Exercise aim
Pictures do not belong in your copy. Repeat all the other data exactly.
==== Exercise inputs
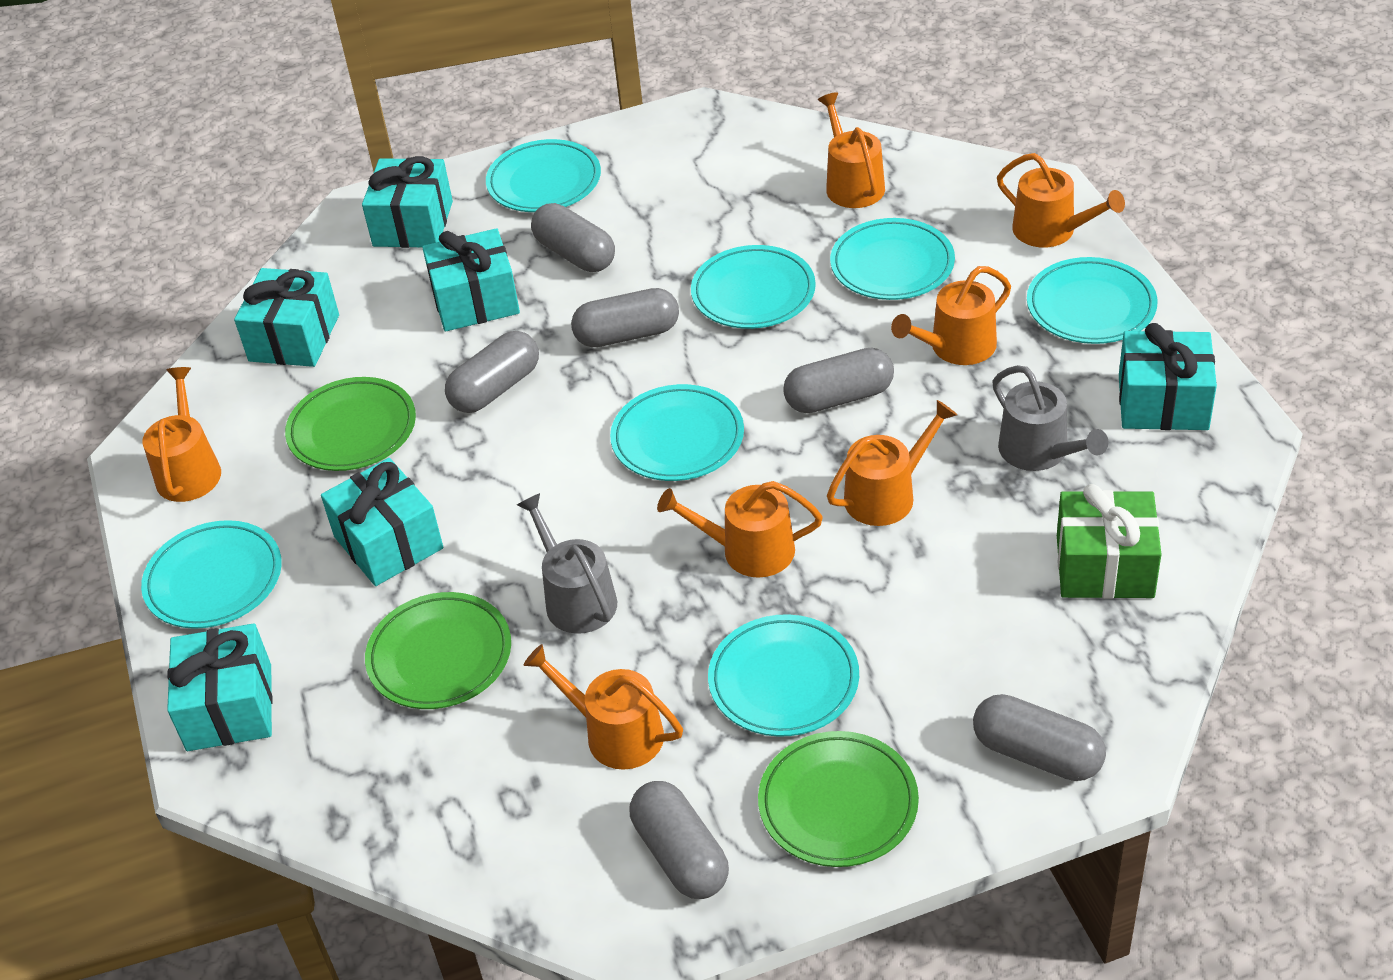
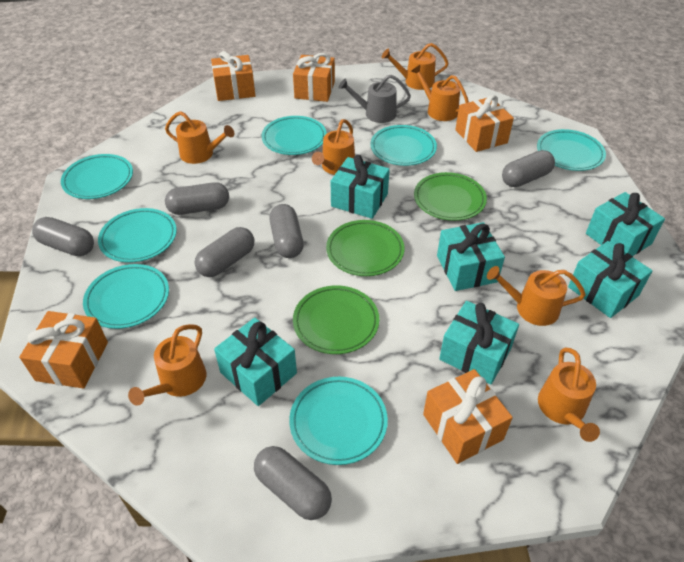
green gift: 1 -> 0
grey watering can: 2 -> 1
orange gift: 0 -> 5

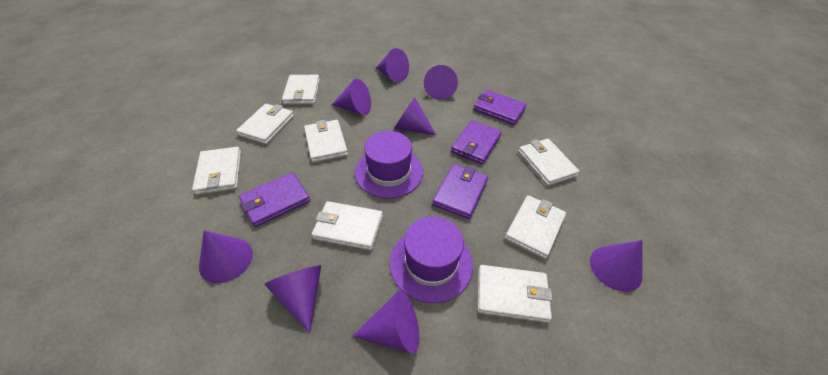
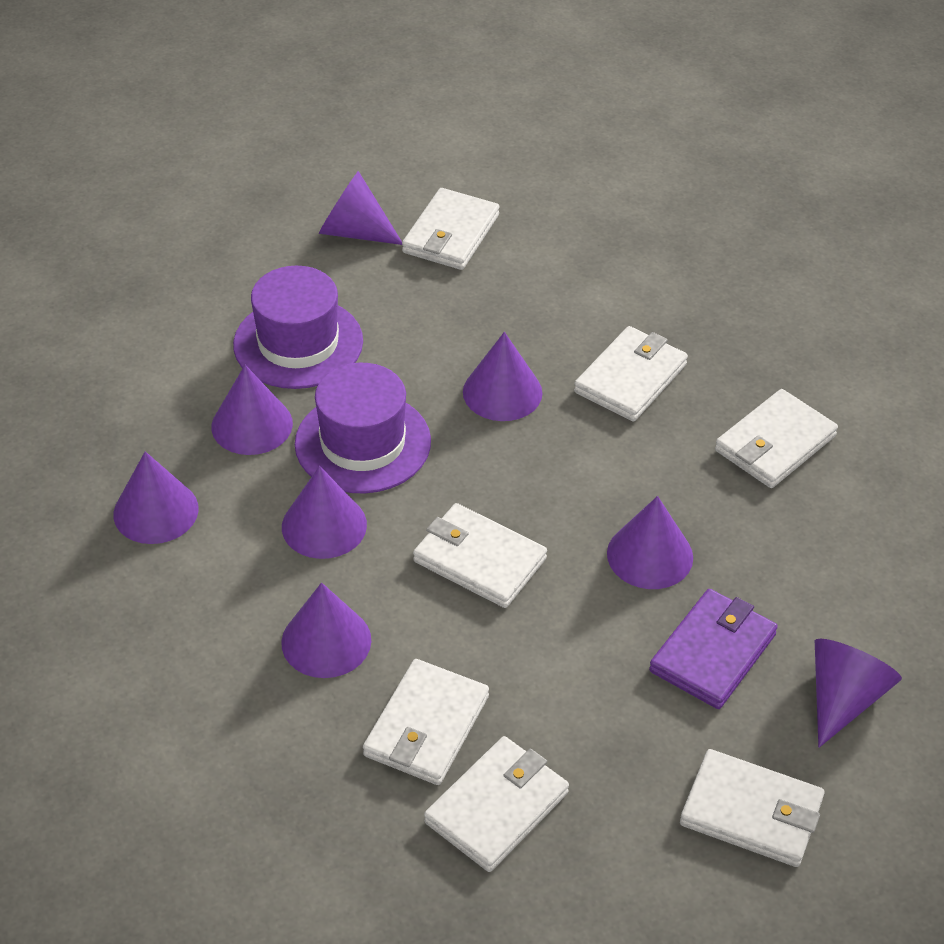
purple wallet: 4 -> 1
white wallet: 8 -> 7

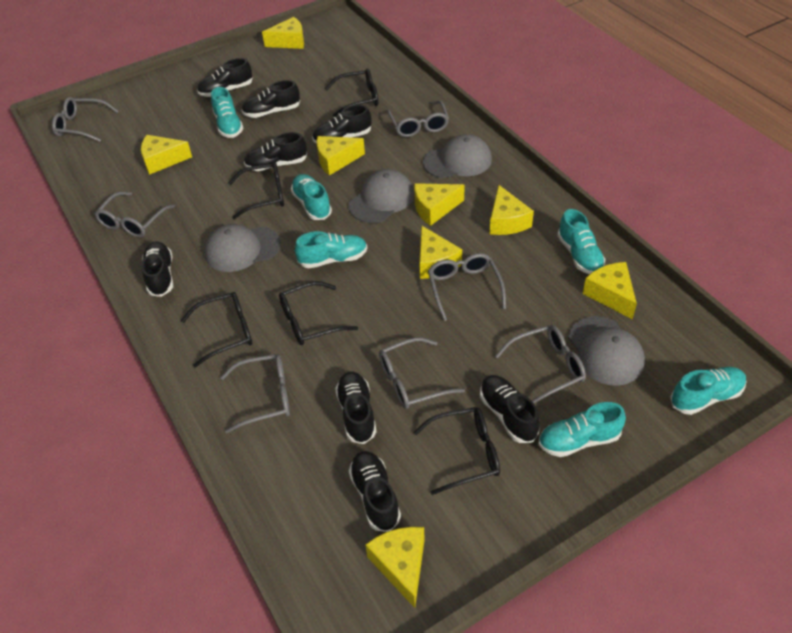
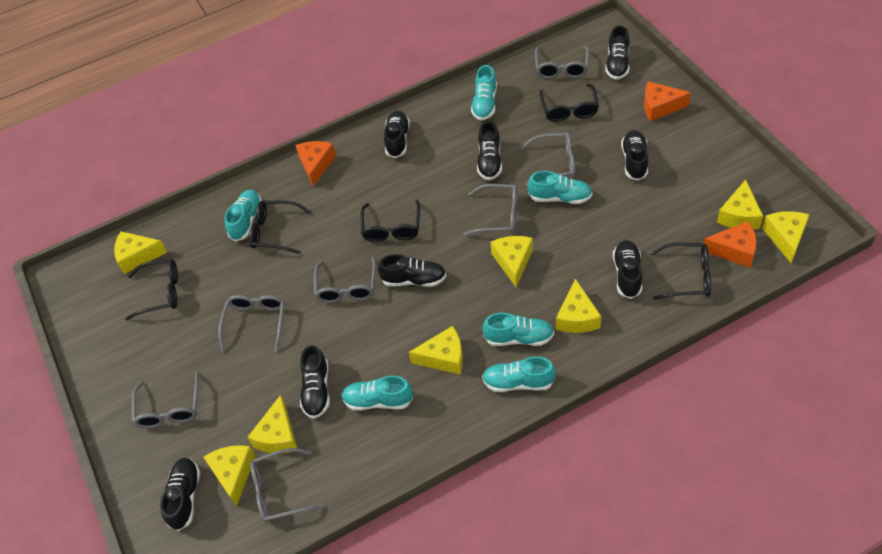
grey cap: 4 -> 0
orange cheese: 0 -> 3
========
Response
green gift: 1 -> 0
grey watering can: 2 -> 1
orange gift: 0 -> 5

purple wallet: 4 -> 1
white wallet: 8 -> 7

grey cap: 4 -> 0
orange cheese: 0 -> 3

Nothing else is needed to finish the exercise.